WHAT THE TASK ASKS — Pull out every line in the data that has the string "marker" in it.

*** RECORDS FOR THE EXERCISE ***

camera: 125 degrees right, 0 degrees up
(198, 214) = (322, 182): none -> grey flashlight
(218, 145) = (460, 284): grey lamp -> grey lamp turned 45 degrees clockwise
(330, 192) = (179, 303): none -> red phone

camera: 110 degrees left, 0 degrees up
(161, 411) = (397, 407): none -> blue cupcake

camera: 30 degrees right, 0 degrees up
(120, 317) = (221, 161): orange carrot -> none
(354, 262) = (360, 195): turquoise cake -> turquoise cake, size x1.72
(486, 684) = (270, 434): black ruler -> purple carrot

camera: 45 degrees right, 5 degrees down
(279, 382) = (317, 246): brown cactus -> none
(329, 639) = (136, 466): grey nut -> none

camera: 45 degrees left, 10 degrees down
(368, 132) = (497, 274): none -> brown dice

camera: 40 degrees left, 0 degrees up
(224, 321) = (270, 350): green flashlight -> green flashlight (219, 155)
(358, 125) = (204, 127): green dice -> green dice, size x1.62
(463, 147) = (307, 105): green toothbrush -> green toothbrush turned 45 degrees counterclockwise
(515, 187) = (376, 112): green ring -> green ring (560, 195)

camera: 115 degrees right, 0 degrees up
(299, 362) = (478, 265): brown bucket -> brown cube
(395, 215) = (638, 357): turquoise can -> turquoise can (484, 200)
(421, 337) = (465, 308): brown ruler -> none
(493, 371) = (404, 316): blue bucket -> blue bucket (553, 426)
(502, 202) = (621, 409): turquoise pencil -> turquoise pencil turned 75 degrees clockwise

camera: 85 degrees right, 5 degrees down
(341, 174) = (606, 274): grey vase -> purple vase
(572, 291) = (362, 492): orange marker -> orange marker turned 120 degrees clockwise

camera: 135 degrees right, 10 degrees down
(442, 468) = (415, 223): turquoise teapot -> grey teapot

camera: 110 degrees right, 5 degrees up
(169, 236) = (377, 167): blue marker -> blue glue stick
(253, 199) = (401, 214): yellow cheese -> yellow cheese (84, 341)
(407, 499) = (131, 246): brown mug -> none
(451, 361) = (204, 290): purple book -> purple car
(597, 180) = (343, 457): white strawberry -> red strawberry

*** End of RECORDS FOR THE EXERCISE ***

WRITTEN SOLUTION —
(572, 291) = (362, 492): orange marker -> orange marker turned 120 degrees clockwise
(169, 236) = (377, 167): blue marker -> blue glue stick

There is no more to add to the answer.